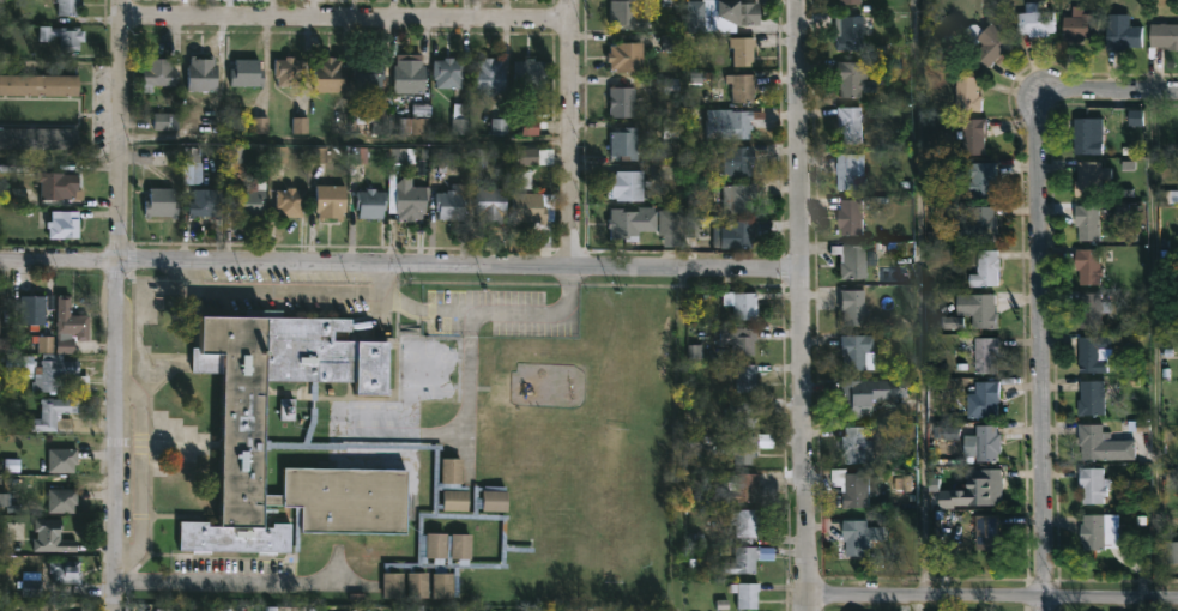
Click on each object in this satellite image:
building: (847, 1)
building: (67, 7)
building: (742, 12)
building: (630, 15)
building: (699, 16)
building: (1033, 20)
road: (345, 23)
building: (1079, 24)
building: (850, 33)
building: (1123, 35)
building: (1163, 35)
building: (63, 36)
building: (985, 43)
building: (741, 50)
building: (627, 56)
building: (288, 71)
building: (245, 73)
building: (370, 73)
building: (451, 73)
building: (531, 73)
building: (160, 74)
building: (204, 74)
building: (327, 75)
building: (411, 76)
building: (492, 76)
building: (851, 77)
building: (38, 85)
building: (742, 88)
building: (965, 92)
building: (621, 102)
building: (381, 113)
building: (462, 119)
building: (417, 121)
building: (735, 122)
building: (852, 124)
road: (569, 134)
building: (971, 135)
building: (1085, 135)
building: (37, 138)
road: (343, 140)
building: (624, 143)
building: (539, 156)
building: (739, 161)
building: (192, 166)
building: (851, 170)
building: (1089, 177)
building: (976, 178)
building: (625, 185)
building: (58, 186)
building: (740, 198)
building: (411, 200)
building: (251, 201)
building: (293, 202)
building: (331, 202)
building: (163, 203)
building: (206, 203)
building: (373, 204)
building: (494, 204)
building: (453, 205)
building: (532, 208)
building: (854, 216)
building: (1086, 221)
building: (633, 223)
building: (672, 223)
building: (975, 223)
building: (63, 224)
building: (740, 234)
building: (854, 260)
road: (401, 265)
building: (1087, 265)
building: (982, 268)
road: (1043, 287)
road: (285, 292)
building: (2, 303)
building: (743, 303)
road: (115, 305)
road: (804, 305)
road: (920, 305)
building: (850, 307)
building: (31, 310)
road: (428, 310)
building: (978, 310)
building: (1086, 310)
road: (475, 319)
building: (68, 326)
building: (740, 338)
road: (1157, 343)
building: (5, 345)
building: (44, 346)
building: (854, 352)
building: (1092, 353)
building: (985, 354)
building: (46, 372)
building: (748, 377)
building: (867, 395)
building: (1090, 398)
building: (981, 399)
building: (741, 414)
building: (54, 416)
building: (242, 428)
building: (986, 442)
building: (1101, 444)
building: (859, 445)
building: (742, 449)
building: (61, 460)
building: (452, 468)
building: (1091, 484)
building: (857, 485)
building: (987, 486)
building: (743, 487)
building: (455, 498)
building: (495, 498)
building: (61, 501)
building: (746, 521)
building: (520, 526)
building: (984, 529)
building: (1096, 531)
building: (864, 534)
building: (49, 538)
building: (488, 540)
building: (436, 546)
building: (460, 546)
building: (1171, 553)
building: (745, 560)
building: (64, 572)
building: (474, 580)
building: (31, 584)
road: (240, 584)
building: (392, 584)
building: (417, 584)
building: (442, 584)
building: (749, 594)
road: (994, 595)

=======

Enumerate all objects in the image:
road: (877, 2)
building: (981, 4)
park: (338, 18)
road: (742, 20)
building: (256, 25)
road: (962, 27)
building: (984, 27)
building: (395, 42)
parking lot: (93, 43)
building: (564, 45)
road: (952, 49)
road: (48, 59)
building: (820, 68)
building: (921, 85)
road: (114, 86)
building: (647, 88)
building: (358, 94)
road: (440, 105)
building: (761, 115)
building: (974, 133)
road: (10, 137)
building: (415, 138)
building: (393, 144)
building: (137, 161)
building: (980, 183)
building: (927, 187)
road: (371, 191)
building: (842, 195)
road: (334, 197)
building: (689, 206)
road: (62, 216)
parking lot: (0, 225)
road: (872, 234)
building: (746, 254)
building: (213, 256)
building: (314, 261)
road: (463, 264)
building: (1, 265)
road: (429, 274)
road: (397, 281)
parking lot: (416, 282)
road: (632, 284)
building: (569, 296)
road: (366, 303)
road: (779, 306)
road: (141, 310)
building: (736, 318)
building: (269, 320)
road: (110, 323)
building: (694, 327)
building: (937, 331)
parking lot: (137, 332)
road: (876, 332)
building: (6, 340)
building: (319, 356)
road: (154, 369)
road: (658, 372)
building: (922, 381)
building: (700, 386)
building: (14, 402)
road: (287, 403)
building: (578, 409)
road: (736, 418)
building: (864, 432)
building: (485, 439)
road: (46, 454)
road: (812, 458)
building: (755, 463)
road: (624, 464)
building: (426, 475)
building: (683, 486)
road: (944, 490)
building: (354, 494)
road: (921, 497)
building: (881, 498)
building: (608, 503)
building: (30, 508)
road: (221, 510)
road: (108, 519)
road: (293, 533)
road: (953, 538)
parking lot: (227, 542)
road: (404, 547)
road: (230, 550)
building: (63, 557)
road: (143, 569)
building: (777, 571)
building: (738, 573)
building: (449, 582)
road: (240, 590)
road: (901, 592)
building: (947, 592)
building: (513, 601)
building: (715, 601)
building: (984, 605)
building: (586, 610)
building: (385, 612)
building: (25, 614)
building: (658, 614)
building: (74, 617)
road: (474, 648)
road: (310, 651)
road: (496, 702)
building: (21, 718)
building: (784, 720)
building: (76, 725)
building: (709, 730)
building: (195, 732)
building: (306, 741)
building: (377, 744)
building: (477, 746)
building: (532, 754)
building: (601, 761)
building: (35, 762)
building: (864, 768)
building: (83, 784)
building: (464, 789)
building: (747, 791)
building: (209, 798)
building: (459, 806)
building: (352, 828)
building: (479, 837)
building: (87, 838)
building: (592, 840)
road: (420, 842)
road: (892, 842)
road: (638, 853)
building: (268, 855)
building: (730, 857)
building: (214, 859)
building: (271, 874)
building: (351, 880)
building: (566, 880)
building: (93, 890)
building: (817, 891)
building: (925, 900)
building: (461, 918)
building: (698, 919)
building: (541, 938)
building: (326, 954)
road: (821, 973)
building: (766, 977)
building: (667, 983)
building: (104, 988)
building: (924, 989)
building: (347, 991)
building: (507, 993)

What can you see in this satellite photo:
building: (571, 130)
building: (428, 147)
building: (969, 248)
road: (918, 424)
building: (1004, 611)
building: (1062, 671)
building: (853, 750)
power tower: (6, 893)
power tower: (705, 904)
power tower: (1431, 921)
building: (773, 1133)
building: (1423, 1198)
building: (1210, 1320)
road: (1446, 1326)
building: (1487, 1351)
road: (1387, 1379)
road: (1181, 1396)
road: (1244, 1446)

=======

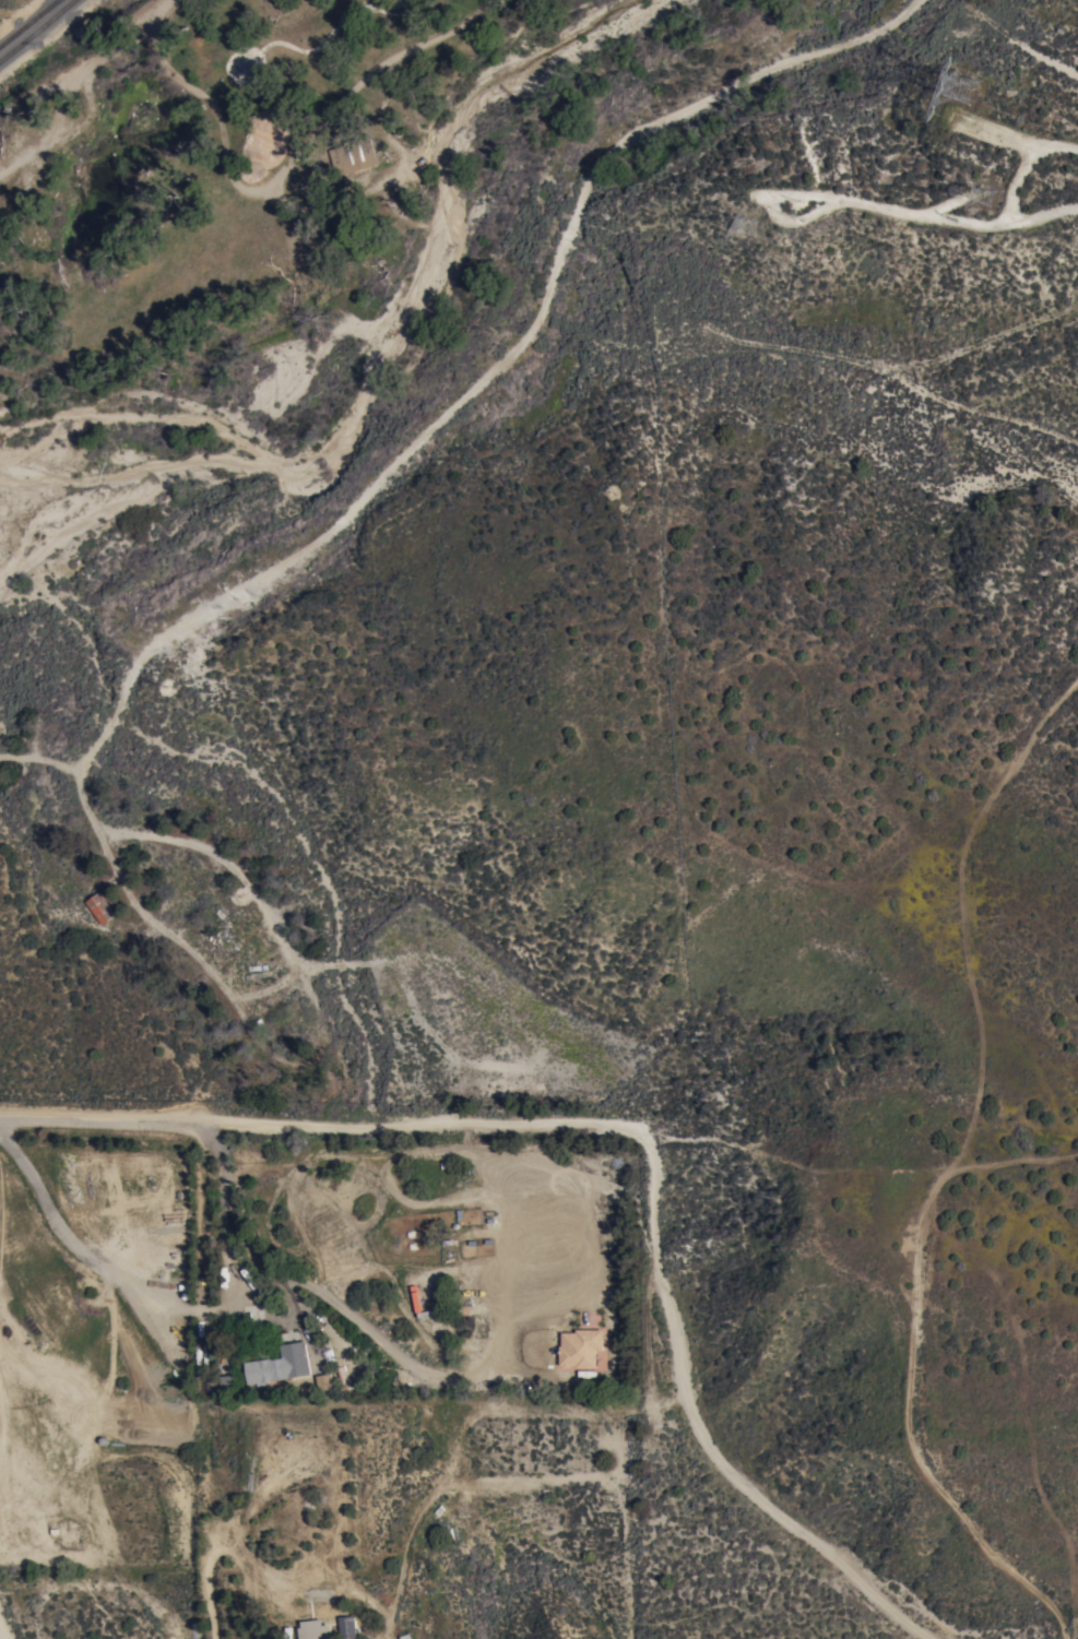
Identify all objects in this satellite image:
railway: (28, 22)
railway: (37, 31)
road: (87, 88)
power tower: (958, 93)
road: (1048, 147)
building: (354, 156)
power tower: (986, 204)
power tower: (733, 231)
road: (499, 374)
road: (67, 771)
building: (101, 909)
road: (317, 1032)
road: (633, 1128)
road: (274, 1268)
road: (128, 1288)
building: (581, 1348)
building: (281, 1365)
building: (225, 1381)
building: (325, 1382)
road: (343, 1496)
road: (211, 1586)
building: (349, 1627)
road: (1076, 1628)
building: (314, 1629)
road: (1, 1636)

=======

● AIM OF THE TASK: Every line of the records that includes the word "satellite" should be gathered.

● ANSWER TO THIS PROBLEM:
Click on each object in this satellite image:
What can you see in this satellite photo:
Identify all objects in this satellite image:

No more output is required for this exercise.